TASK DESCRIPTION: Reproduce the records below exactly, but only between the lines holding "black plate F1:H3" and "brown slope C19:D19 level 3 top C -> none", inclusive.

DATA FOR ANALYSIS:

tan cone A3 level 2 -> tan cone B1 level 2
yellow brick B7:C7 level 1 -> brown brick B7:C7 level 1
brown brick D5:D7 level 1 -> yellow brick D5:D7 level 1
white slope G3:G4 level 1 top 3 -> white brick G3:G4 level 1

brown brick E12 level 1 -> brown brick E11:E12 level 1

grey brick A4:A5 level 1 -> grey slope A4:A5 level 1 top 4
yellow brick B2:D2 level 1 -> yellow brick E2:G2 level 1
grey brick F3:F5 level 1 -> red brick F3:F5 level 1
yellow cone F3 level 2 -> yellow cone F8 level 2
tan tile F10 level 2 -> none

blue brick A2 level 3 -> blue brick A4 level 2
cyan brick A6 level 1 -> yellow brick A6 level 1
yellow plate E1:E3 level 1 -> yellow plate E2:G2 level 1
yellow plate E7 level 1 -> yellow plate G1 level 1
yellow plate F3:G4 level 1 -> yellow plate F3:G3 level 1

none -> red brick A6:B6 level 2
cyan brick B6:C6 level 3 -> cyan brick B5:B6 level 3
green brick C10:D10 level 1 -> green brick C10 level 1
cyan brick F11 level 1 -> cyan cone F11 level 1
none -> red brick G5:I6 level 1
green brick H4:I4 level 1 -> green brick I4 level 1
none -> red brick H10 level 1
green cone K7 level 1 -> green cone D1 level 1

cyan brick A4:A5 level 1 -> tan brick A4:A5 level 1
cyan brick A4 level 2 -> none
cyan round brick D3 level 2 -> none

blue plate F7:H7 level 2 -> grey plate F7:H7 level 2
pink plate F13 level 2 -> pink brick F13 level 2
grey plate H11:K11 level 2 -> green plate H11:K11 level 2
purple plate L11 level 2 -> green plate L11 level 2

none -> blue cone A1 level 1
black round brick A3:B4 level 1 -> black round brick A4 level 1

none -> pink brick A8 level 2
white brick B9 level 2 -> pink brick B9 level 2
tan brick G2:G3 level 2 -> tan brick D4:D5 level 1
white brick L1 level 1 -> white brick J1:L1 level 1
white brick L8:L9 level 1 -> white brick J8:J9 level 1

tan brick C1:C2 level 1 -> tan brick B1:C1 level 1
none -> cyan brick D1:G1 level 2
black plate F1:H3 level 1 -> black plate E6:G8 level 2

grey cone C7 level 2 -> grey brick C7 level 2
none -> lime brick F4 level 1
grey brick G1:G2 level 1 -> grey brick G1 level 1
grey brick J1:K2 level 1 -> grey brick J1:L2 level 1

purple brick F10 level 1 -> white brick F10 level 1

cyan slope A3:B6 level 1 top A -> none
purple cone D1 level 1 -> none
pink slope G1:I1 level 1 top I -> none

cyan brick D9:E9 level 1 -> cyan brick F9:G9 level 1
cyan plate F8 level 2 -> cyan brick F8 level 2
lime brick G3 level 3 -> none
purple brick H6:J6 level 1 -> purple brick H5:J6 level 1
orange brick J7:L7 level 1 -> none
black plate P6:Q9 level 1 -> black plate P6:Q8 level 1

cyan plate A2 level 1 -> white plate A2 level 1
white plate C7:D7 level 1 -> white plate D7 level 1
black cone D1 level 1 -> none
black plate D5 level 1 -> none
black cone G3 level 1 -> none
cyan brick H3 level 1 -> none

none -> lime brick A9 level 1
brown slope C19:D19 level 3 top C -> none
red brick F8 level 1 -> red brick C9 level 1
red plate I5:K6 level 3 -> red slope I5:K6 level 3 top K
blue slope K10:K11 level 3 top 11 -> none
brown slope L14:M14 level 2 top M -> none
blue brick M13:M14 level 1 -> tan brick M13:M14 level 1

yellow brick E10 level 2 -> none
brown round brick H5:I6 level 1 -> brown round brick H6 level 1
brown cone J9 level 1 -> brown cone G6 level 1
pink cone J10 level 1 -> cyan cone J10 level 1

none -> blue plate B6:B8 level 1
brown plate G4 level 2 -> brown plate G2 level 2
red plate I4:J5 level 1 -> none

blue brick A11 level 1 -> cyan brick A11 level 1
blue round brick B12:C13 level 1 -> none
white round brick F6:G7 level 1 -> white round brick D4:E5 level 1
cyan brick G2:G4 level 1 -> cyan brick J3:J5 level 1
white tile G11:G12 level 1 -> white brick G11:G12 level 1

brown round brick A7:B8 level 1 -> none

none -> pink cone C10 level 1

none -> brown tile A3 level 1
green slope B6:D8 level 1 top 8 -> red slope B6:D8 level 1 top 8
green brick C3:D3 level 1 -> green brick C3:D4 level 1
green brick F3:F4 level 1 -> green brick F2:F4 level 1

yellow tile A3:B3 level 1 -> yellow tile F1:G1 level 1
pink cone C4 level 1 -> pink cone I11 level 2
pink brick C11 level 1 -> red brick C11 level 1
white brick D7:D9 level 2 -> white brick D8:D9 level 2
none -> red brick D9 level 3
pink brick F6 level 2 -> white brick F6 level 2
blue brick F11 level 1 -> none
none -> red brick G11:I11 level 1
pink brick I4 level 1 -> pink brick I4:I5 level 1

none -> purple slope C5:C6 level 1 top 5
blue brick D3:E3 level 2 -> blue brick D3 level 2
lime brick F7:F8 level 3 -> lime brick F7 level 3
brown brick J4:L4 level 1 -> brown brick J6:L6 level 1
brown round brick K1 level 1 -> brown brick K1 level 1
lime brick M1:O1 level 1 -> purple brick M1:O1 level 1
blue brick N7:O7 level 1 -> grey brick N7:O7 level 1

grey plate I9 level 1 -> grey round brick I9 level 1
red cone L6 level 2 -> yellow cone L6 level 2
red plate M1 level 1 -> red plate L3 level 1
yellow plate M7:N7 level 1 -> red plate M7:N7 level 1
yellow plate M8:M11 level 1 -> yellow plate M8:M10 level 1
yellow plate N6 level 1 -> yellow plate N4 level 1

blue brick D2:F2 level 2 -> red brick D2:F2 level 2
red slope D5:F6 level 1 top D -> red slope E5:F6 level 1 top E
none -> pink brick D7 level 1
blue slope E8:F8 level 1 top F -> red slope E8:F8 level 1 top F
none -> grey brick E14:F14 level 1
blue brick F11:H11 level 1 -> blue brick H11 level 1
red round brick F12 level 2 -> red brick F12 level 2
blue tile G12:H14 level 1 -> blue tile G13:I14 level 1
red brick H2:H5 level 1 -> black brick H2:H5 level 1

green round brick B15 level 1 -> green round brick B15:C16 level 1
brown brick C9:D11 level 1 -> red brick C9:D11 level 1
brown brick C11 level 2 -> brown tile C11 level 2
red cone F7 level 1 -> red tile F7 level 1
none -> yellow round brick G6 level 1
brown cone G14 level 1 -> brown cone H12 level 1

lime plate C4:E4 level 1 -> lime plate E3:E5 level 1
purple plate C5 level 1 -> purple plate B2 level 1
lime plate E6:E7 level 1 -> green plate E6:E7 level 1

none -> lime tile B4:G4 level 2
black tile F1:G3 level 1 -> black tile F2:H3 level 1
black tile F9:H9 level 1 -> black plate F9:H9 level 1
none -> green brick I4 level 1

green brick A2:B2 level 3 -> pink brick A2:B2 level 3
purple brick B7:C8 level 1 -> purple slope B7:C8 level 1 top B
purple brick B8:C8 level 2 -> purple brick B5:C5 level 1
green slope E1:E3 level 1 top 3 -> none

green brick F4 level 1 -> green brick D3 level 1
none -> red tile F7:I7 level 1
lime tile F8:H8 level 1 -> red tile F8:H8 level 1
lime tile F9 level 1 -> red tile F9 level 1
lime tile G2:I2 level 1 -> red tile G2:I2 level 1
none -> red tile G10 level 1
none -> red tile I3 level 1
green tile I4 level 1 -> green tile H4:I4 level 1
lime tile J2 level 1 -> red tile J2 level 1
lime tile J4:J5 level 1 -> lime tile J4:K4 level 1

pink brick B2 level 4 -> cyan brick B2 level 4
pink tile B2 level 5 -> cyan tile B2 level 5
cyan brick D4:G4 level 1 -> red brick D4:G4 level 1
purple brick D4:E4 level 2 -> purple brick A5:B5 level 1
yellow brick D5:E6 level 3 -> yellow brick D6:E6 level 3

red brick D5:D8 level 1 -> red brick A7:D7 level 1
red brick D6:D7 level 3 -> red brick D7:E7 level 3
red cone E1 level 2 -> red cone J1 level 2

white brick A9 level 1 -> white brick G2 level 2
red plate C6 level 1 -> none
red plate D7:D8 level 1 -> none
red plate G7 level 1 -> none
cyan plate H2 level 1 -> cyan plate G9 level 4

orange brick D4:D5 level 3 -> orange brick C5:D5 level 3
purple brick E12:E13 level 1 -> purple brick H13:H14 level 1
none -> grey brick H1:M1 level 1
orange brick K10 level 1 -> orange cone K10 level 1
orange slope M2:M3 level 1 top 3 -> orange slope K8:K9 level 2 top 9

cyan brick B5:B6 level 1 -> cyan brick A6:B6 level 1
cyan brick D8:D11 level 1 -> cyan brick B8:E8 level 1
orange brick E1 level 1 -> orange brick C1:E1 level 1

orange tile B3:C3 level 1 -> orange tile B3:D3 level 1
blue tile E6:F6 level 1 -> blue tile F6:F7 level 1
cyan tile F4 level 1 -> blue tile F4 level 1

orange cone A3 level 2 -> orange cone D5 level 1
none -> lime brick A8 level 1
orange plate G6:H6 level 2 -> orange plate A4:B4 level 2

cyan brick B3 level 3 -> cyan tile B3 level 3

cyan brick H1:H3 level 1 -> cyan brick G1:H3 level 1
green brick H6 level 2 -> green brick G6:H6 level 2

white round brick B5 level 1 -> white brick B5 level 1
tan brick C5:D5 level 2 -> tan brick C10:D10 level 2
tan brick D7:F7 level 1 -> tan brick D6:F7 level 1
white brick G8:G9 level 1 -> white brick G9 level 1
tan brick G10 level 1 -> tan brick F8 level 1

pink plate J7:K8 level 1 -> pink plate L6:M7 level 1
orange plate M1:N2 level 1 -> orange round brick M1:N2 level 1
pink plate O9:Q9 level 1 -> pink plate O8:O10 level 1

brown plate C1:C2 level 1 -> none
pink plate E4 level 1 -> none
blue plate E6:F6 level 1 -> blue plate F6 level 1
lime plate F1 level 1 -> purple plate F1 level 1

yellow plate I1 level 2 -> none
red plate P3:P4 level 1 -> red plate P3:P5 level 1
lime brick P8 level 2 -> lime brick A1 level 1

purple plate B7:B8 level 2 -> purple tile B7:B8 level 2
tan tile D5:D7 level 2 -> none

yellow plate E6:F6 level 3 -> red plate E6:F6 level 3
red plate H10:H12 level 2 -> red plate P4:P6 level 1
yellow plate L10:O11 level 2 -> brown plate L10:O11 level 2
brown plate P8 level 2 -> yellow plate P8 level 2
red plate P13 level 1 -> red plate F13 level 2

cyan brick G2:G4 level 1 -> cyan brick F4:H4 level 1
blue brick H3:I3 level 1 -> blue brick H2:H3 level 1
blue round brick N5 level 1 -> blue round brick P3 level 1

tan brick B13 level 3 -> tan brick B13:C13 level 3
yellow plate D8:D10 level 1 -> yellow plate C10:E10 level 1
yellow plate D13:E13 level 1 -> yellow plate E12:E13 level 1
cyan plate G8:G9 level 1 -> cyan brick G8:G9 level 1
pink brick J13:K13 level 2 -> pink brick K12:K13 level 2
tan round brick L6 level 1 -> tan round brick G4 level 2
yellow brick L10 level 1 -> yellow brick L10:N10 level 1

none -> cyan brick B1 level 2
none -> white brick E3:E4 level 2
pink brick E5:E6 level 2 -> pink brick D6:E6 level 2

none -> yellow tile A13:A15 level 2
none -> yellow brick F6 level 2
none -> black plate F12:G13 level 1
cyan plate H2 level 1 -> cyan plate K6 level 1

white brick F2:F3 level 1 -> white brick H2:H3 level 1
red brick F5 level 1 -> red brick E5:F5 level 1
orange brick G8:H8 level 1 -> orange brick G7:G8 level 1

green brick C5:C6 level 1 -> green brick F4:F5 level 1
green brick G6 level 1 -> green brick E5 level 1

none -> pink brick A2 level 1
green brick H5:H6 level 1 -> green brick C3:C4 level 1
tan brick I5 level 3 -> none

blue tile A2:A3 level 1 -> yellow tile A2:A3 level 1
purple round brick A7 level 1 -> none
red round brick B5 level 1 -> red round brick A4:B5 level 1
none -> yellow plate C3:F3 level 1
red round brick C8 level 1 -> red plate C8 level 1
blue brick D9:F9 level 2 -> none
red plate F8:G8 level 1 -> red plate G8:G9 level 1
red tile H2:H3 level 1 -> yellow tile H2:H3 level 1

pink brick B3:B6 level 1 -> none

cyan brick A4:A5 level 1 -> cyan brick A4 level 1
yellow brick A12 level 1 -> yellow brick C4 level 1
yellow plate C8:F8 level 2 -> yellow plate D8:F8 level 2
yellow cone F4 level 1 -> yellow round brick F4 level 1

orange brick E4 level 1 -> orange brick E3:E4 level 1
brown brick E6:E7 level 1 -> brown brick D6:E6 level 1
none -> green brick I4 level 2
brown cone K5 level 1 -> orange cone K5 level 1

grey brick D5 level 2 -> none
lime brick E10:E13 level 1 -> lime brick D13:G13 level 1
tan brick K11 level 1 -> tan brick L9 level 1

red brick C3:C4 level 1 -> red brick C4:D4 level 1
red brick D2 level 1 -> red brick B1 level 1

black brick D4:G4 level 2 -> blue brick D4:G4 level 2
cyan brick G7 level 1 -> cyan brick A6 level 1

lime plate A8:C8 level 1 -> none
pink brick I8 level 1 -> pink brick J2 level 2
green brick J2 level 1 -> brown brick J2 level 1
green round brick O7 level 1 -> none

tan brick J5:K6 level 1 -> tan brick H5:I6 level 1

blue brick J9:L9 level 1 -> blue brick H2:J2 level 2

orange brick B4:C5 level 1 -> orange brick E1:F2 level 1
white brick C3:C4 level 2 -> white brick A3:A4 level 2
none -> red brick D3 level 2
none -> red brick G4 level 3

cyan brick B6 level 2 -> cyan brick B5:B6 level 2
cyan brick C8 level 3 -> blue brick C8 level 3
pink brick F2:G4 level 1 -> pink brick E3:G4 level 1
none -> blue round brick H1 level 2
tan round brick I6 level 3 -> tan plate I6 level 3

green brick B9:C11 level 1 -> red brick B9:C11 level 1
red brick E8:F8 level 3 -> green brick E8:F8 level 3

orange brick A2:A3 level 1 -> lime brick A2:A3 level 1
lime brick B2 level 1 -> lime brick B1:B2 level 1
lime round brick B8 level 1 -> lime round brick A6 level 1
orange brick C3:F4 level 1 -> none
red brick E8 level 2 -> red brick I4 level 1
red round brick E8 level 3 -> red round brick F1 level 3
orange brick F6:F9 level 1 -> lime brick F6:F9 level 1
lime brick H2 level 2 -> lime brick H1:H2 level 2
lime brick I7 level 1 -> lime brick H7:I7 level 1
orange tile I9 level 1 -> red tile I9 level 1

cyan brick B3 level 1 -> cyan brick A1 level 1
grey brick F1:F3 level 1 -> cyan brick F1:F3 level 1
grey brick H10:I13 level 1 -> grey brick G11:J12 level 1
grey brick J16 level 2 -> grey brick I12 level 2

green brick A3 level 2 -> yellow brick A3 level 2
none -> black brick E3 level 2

RESULT:
black plate F1:H3 level 1 -> black plate E6:G8 level 2

grey cone C7 level 2 -> grey brick C7 level 2
none -> lime brick F4 level 1
grey brick G1:G2 level 1 -> grey brick G1 level 1
grey brick J1:K2 level 1 -> grey brick J1:L2 level 1

purple brick F10 level 1 -> white brick F10 level 1

cyan slope A3:B6 level 1 top A -> none
purple cone D1 level 1 -> none
pink slope G1:I1 level 1 top I -> none

cyan brick D9:E9 level 1 -> cyan brick F9:G9 level 1
cyan plate F8 level 2 -> cyan brick F8 level 2
lime brick G3 level 3 -> none
purple brick H6:J6 level 1 -> purple brick H5:J6 level 1
orange brick J7:L7 level 1 -> none
black plate P6:Q9 level 1 -> black plate P6:Q8 level 1

cyan plate A2 level 1 -> white plate A2 level 1
white plate C7:D7 level 1 -> white plate D7 level 1
black cone D1 level 1 -> none
black plate D5 level 1 -> none
black cone G3 level 1 -> none
cyan brick H3 level 1 -> none

none -> lime brick A9 level 1
brown slope C19:D19 level 3 top C -> none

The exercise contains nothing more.